**WHAT TO PRODUCE**.
Using the listing below, print exactly everything from the line with "white nut: 1 -> 0" down to the line with "red strawberry: 4 -> 0", both included, and nothing more.

**DATASET**.

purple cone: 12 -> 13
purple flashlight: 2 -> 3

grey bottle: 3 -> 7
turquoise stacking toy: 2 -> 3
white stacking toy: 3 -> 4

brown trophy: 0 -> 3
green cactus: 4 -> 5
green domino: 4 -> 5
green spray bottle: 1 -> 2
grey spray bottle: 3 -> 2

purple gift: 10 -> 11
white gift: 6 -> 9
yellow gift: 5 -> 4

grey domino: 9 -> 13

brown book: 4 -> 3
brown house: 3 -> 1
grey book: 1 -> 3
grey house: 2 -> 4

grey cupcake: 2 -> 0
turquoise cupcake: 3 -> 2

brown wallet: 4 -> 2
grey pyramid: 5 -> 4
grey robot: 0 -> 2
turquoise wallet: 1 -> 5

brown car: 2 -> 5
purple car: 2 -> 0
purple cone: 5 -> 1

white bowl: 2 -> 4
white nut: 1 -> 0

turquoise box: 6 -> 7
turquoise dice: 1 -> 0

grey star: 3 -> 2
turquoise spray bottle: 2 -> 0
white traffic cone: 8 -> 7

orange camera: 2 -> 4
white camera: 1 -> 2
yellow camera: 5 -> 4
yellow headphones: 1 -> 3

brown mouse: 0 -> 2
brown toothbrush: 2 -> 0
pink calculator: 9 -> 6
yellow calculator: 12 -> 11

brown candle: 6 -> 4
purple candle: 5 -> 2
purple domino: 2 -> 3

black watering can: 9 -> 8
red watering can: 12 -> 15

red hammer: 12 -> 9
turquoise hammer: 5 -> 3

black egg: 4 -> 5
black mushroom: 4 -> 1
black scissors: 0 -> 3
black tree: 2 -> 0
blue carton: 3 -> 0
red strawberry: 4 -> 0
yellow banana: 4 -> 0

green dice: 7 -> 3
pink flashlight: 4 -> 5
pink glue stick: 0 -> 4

**WRITTEN ANSWER**.
white nut: 1 -> 0

turquoise box: 6 -> 7
turquoise dice: 1 -> 0

grey star: 3 -> 2
turquoise spray bottle: 2 -> 0
white traffic cone: 8 -> 7

orange camera: 2 -> 4
white camera: 1 -> 2
yellow camera: 5 -> 4
yellow headphones: 1 -> 3

brown mouse: 0 -> 2
brown toothbrush: 2 -> 0
pink calculator: 9 -> 6
yellow calculator: 12 -> 11

brown candle: 6 -> 4
purple candle: 5 -> 2
purple domino: 2 -> 3

black watering can: 9 -> 8
red watering can: 12 -> 15

red hammer: 12 -> 9
turquoise hammer: 5 -> 3

black egg: 4 -> 5
black mushroom: 4 -> 1
black scissors: 0 -> 3
black tree: 2 -> 0
blue carton: 3 -> 0
red strawberry: 4 -> 0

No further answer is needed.